Saved data entries:
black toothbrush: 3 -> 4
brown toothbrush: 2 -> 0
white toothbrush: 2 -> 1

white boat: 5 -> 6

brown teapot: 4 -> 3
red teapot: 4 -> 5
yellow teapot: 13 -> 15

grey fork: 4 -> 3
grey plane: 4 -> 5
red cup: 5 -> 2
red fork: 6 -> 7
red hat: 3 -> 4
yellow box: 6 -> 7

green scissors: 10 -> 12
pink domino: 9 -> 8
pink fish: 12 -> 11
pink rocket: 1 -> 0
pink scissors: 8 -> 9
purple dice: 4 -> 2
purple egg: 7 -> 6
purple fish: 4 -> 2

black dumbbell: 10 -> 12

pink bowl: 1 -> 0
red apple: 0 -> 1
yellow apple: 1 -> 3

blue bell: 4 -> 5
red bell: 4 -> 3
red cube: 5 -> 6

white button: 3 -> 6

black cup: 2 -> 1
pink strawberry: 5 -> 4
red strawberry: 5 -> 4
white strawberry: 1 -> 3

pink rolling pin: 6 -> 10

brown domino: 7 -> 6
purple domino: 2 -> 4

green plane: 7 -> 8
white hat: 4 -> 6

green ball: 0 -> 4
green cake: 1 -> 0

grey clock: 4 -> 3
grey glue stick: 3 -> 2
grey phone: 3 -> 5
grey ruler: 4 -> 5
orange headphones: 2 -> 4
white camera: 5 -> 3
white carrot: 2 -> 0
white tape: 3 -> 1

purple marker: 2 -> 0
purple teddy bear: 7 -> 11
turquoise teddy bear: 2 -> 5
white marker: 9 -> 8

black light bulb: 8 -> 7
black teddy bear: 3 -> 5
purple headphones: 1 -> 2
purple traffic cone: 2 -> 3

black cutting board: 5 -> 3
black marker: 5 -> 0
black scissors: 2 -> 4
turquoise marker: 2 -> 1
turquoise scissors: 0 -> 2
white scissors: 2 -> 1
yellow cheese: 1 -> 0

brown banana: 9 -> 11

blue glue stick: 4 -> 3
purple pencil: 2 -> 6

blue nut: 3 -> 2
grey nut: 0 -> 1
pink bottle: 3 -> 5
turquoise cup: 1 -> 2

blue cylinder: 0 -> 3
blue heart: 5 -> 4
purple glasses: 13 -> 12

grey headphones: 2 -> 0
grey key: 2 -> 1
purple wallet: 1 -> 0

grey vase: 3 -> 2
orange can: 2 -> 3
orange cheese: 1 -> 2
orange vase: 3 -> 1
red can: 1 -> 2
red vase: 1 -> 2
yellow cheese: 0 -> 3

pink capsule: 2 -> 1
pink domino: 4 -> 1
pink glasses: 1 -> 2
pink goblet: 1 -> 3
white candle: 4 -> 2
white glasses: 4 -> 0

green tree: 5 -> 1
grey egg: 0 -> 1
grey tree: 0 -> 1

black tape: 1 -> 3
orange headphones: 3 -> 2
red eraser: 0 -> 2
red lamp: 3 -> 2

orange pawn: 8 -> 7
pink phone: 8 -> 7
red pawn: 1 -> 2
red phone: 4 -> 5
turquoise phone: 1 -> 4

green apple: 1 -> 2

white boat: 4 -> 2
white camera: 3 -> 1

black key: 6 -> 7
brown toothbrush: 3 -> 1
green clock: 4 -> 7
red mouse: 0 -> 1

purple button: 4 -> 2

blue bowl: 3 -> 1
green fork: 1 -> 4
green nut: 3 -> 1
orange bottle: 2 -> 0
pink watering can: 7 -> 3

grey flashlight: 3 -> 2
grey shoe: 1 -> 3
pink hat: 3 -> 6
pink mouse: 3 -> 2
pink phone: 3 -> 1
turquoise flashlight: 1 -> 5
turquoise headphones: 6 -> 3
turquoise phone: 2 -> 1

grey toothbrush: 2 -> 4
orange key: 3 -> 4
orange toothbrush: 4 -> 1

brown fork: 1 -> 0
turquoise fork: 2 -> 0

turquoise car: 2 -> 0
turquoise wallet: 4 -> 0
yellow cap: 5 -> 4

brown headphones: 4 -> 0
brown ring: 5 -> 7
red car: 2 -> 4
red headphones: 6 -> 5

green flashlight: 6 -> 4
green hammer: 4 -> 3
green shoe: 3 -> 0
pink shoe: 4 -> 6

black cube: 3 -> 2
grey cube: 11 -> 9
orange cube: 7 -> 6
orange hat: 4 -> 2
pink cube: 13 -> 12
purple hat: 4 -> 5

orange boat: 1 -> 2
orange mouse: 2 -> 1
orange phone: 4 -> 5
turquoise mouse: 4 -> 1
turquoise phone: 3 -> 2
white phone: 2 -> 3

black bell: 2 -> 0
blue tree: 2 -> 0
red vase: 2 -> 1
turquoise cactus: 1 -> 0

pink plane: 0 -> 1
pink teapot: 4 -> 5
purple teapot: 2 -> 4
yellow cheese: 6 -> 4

:: Task description ::
Tally of lines with the word "vase": work out how many lines in the records hold it, and give that number only.

:: Expected answer ::
4